*Exercise*: Are you able to retype all the records below exactly?

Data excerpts

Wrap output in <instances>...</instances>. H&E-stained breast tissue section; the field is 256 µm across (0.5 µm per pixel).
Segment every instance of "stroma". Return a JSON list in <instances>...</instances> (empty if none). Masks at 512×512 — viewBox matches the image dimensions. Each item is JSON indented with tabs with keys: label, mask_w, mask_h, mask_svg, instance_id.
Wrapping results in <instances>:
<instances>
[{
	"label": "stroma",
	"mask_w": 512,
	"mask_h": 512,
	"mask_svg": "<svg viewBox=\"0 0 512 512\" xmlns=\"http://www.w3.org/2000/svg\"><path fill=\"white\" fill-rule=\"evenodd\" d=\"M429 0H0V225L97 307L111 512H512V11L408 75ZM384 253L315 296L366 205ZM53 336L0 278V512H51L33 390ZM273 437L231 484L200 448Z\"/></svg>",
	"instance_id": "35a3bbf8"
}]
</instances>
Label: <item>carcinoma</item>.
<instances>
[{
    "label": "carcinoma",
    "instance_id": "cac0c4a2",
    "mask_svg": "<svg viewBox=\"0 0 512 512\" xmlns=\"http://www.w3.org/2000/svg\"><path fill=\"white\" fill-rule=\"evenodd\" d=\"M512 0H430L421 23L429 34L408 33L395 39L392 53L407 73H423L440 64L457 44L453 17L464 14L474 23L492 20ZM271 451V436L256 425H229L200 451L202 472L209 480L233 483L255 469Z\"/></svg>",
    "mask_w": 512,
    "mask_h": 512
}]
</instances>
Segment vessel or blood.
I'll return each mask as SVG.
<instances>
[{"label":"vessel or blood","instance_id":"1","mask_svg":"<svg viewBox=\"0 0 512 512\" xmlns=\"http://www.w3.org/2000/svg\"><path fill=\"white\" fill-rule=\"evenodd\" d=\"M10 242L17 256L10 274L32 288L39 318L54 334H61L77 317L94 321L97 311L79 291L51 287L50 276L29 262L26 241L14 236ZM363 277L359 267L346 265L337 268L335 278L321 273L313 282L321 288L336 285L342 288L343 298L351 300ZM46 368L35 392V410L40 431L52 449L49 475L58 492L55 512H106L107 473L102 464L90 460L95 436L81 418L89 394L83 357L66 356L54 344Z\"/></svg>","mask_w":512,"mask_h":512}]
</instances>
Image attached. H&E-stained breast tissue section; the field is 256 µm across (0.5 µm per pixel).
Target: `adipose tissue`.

*Written answer*:
Wrap output in <instances>...</instances>. H&E-stained breast tissue section; the field is 256 µm across (0.5 µm per pixel).
Segment every instance of "stroma". Return a JSON list in <instances>...</instances> (empty if none). Masks at 512×512 — viewBox matches the image dimensions. Each item is JSON indented with tabs with keys: label, mask_w, mask_h, mask_svg, instance_id.
Wrapping results in <instances>:
<instances>
[{
	"label": "stroma",
	"mask_w": 512,
	"mask_h": 512,
	"mask_svg": "<svg viewBox=\"0 0 512 512\" xmlns=\"http://www.w3.org/2000/svg\"><path fill=\"white\" fill-rule=\"evenodd\" d=\"M429 0H0V225L97 307L111 512H512V11L408 75ZM384 253L315 296L366 205ZM53 336L0 278V512H51L33 390ZM273 437L231 484L200 448Z\"/></svg>",
	"instance_id": "35a3bbf8"
}]
</instances>
Label: <item>carcinoma</item>.
<instances>
[{
    "label": "carcinoma",
    "instance_id": "cac0c4a2",
    "mask_svg": "<svg viewBox=\"0 0 512 512\" xmlns=\"http://www.w3.org/2000/svg\"><path fill=\"white\" fill-rule=\"evenodd\" d=\"M512 0H430L421 23L429 34L408 33L395 39L392 53L407 73H423L440 64L457 44L453 17L464 14L474 23L492 20ZM271 451V436L256 425H229L200 451L202 472L209 480L233 483L255 469Z\"/></svg>",
    "mask_w": 512,
    "mask_h": 512
}]
</instances>
Segment vessel or blood.
I'll return each mask as SVG.
<instances>
[{"label":"vessel or blood","instance_id":"1","mask_svg":"<svg viewBox=\"0 0 512 512\" xmlns=\"http://www.w3.org/2000/svg\"><path fill=\"white\" fill-rule=\"evenodd\" d=\"M10 242L17 256L10 274L32 288L39 318L54 334H61L77 317L94 321L97 311L79 291L51 287L50 276L29 262L26 241L14 236ZM363 277L359 267L346 265L337 268L335 278L321 273L313 282L321 288L336 285L342 288L343 298L351 300ZM46 368L35 392V410L40 431L52 449L49 475L58 492L55 512H106L107 473L102 464L90 460L95 436L81 418L89 394L83 357L66 356L54 344Z\"/></svg>","mask_w":512,"mask_h":512}]
</instances>
Image attached. H&E-stained breast tissue section; the field is 256 µm across (0.5 µm per pixel).
Target: `adipose tissue`.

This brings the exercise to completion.